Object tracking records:
○ ○ ○ ○ ○ ○ ○

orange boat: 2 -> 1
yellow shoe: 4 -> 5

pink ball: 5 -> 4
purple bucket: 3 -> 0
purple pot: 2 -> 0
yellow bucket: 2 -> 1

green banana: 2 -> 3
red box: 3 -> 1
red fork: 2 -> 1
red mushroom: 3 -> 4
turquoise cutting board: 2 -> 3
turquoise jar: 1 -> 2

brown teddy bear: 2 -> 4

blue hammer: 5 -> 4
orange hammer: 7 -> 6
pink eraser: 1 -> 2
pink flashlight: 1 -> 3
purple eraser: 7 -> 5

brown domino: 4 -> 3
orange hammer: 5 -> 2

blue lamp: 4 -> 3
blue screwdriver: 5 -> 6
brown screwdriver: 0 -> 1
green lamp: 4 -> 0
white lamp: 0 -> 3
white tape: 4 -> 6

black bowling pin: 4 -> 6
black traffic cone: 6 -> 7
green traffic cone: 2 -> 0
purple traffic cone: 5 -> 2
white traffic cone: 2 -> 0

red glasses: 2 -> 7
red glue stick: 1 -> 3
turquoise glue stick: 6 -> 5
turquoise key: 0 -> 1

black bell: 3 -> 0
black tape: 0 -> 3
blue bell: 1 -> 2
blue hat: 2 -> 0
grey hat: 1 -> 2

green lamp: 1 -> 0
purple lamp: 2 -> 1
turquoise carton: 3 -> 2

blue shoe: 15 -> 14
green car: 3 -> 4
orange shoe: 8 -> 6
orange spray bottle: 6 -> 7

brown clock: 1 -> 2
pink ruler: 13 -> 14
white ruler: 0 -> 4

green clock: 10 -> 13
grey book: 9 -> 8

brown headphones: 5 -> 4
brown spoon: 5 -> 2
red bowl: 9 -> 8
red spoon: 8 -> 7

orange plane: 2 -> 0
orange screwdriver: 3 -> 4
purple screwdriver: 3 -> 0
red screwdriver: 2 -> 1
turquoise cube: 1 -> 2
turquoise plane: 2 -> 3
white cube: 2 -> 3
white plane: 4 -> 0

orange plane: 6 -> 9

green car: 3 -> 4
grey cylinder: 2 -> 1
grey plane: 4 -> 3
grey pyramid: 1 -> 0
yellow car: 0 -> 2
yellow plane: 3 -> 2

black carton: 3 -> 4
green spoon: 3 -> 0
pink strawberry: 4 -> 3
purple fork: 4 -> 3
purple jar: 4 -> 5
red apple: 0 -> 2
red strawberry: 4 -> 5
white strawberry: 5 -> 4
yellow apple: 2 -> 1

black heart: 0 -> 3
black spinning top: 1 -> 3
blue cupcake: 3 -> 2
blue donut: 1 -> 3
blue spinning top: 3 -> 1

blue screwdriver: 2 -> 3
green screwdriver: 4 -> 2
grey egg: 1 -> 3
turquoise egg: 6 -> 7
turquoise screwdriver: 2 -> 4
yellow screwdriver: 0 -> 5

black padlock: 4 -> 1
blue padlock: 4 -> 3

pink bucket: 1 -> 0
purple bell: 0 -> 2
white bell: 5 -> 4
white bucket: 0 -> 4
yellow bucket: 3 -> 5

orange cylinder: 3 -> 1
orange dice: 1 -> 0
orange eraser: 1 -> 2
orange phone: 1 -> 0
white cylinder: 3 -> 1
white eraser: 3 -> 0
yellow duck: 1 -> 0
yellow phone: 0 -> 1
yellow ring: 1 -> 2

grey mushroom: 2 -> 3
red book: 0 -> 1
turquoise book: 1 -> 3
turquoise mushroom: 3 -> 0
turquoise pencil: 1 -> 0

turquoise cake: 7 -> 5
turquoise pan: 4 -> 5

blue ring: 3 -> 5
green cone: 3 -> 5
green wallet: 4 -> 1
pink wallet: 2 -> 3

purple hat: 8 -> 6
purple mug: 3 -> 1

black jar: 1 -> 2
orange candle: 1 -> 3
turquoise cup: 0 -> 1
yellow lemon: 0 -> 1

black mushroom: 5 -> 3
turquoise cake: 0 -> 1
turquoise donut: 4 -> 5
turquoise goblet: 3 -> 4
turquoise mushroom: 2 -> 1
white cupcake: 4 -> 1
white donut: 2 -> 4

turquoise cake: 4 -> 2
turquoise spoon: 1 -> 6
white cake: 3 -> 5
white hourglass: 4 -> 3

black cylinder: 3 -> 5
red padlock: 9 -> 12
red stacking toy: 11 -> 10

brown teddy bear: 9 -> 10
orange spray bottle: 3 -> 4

○ ○ ○ ○ ○ ○ ○

Exactly the lines from the one containing "turquoise goblet: 3 -> 4" through the end of the entries above must be output, and no others.

turquoise goblet: 3 -> 4
turquoise mushroom: 2 -> 1
white cupcake: 4 -> 1
white donut: 2 -> 4

turquoise cake: 4 -> 2
turquoise spoon: 1 -> 6
white cake: 3 -> 5
white hourglass: 4 -> 3

black cylinder: 3 -> 5
red padlock: 9 -> 12
red stacking toy: 11 -> 10

brown teddy bear: 9 -> 10
orange spray bottle: 3 -> 4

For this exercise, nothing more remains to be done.